## How to complete this task
Gather the lines from the material that contain "orange".

______________________________

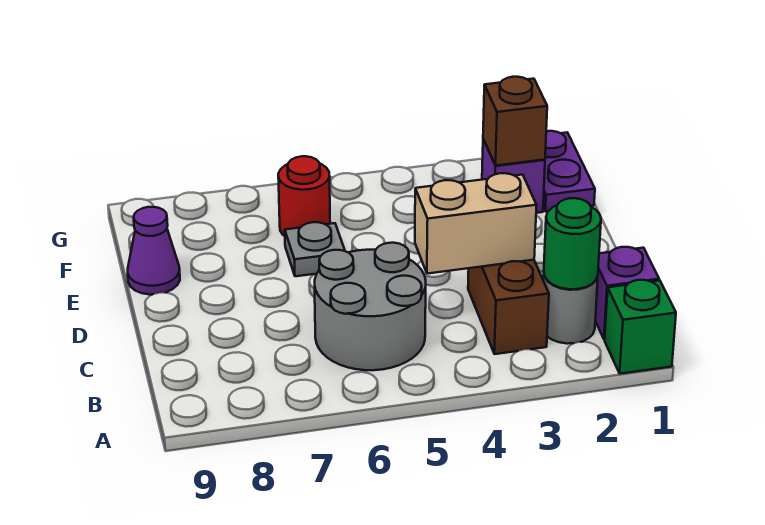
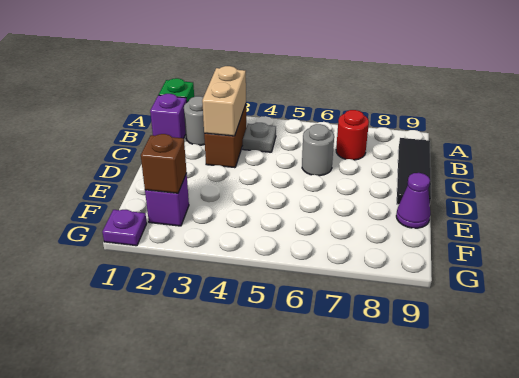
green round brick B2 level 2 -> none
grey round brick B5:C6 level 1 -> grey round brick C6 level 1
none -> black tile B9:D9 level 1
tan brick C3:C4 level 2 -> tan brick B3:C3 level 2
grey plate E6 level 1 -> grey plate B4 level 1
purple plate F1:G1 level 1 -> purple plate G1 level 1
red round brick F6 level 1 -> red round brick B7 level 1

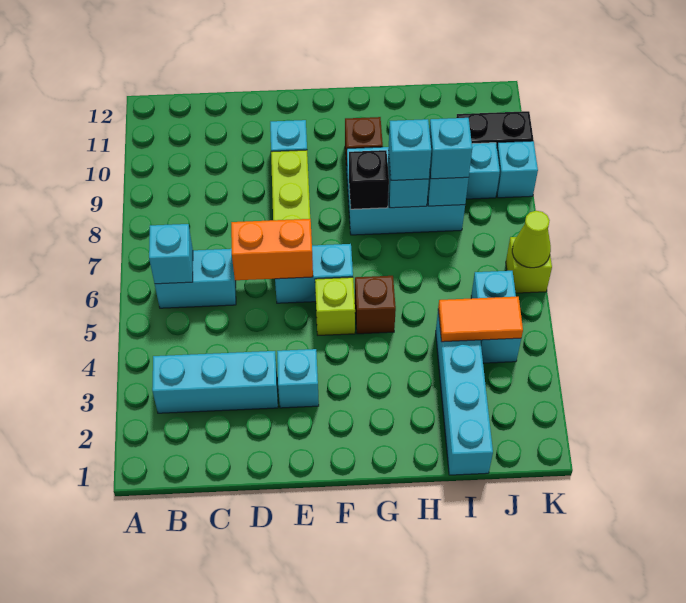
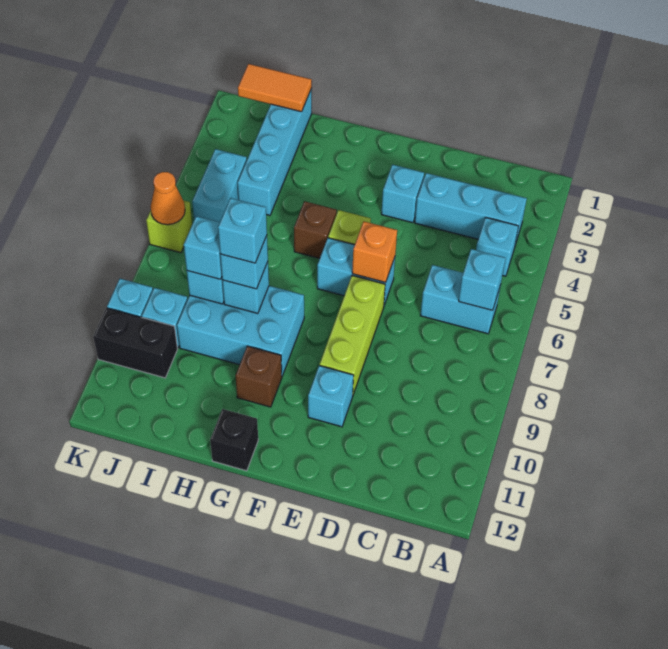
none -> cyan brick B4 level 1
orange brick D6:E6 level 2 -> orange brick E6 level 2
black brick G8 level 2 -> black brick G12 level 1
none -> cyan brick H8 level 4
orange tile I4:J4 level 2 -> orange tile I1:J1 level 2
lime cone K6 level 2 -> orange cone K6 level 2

______________________________

## Task result
orange brick D6:E6 level 2 -> orange brick E6 level 2
orange tile I4:J4 level 2 -> orange tile I1:J1 level 2
lime cone K6 level 2 -> orange cone K6 level 2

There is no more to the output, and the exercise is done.